Task to complete:
For each line in the records that contains "AGND", make a copy.

== Segment start ==

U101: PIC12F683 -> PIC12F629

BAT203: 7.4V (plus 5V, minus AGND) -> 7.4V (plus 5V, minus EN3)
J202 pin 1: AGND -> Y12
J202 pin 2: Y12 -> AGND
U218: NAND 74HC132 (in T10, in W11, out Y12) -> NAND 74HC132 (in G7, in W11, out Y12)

== Segment end ==

The answer:
BAT203: 7.4V (plus 5V, minus AGND) -> 7.4V (plus 5V, minus EN3)
J202 pin 1: AGND -> Y12
J202 pin 2: Y12 -> AGND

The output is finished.